* [Exercise requirements] Please copy each line below that contains the string "AGND".

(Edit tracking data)

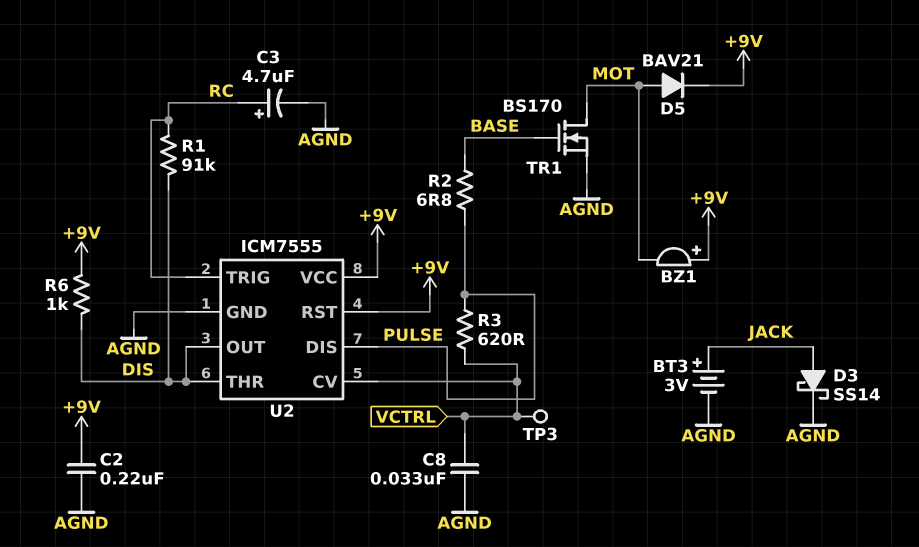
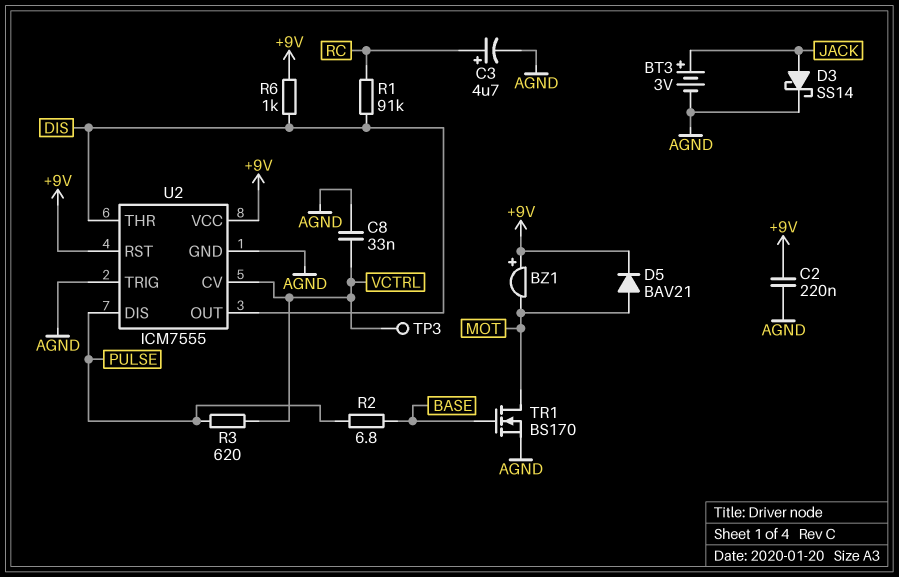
U2 pin TRIG: RC -> AGND

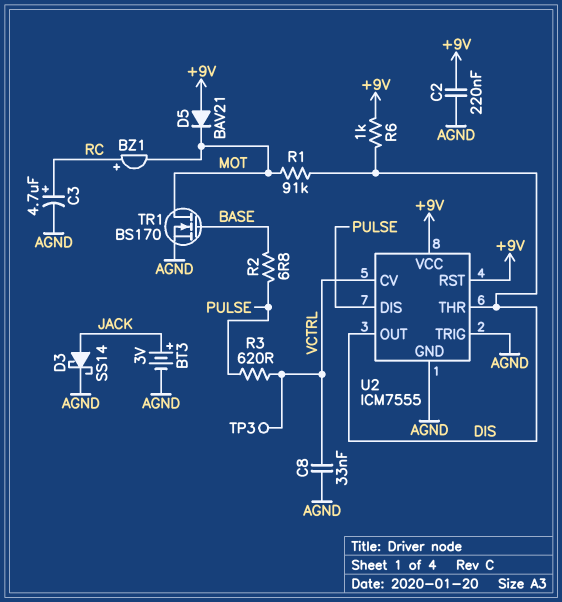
BZ1: buzzer (plus +9V, minus MOT) -> buzzer (plus RC, minus MOT)
D5: diode BAV21 (A MOT, K +9V) -> diode BAV21 (A +9V, K MOT)
R1: 91k (DIS, RC) -> 91k (DIS, MOT)

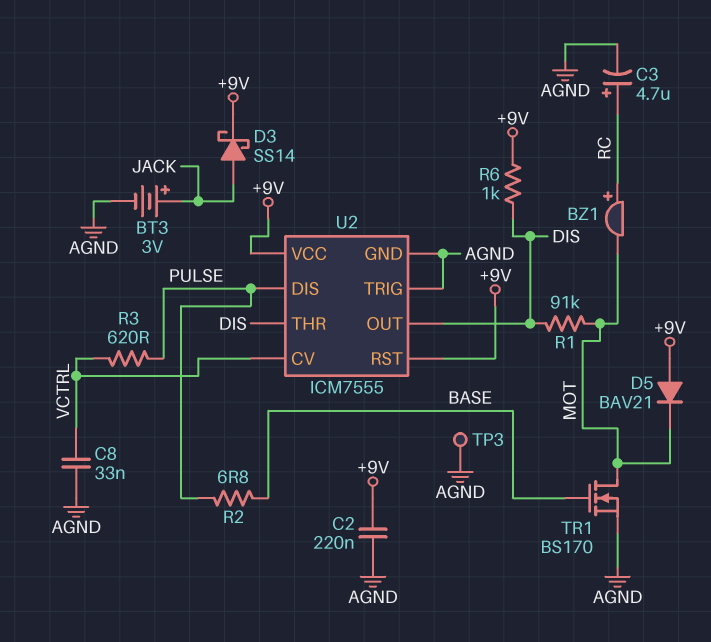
D3: schottky SS14 (A JACK, K AGND) -> schottky SS14 (A JACK, K +9V)
TP3: test point (VCTRL) -> test point (AGND)

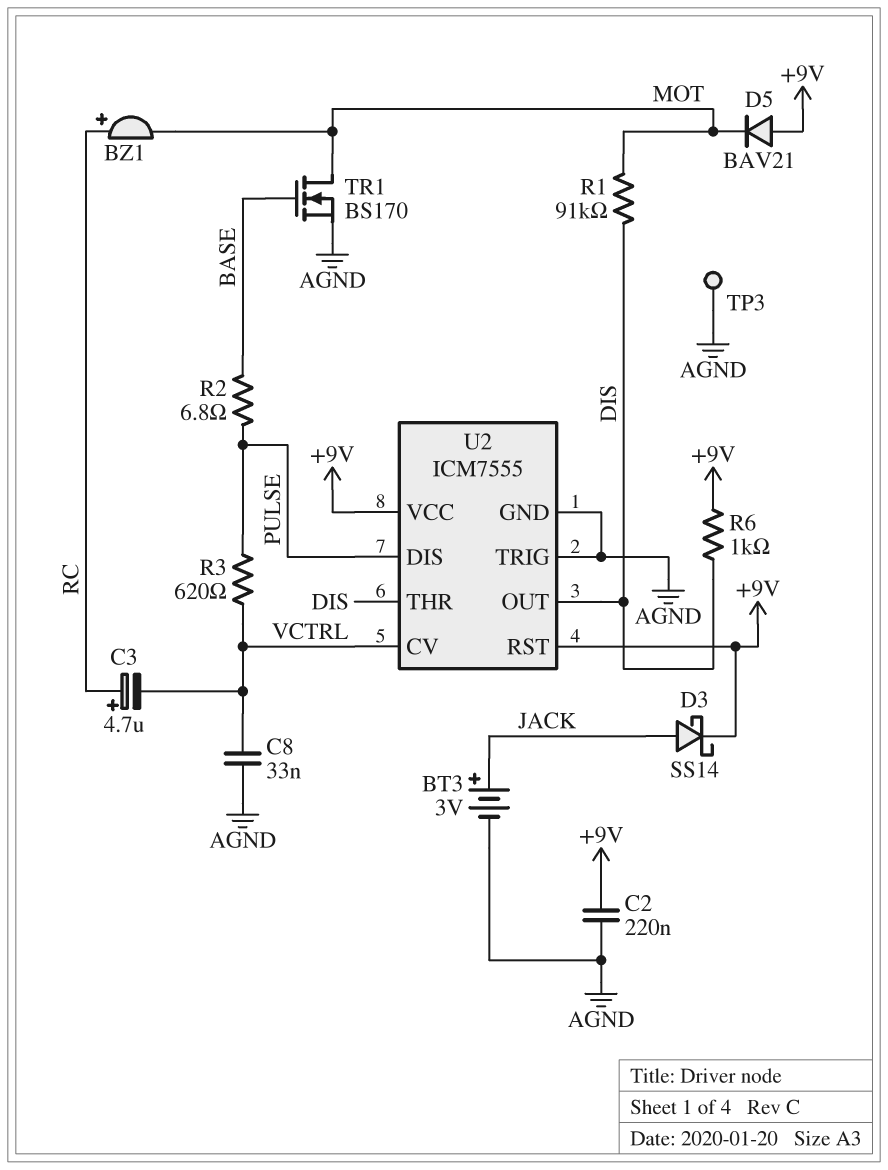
C3: 4.7uF (plus RC, minus AGND) -> 4.7uF (plus RC, minus VCTRL)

* [Task result]
U2 pin TRIG: RC -> AGND
D3: schottky SS14 (A JACK, K AGND) -> schottky SS14 (A JACK, K +9V)
TP3: test point (VCTRL) -> test point (AGND)
C3: 4.7uF (plus RC, minus AGND) -> 4.7uF (plus RC, minus VCTRL)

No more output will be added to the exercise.